━━━ DATA LISTING

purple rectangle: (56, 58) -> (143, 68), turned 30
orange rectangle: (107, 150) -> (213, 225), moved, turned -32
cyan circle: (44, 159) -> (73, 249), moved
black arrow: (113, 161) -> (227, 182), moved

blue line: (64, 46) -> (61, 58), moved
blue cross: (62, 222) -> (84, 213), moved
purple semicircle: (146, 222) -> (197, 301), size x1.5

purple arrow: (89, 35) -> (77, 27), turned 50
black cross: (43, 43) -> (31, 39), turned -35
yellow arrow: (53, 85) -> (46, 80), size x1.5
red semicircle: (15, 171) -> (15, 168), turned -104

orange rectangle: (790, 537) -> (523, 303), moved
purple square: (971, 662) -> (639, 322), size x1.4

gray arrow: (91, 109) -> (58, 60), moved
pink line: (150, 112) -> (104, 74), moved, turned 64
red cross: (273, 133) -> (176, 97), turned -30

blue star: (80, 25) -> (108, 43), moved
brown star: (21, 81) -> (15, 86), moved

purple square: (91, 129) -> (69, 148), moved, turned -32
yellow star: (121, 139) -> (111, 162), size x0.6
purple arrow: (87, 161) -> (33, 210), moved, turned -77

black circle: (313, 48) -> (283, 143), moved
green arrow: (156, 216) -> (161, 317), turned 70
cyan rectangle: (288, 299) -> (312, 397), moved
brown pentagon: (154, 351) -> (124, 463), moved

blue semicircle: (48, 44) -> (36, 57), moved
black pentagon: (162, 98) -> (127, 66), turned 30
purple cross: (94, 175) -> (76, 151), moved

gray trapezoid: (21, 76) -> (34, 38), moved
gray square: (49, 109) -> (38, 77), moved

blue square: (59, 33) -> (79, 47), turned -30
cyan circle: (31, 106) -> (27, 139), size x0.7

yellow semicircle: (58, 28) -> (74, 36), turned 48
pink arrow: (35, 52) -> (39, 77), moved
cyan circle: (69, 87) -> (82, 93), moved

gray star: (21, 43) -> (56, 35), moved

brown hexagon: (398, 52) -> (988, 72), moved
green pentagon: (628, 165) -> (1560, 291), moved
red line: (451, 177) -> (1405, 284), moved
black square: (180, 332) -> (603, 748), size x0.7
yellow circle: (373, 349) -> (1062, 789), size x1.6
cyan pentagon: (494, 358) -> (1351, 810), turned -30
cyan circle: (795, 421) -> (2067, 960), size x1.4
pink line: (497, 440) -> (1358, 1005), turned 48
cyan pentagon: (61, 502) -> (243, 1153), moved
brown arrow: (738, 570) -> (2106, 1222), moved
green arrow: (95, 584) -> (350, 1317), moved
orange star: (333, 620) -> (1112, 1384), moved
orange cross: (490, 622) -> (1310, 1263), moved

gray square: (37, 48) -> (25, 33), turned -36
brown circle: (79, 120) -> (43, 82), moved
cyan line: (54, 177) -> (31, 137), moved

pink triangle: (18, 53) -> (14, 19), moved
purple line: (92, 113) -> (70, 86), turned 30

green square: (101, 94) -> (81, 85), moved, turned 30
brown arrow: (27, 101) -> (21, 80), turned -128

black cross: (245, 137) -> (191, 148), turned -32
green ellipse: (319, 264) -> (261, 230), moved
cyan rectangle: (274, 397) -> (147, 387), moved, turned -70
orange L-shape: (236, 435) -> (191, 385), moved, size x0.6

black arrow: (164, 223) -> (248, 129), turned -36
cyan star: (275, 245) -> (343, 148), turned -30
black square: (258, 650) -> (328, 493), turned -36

━━━━━━

Reply with the number of lines in the data above that contain "pink", and with nothing else.

4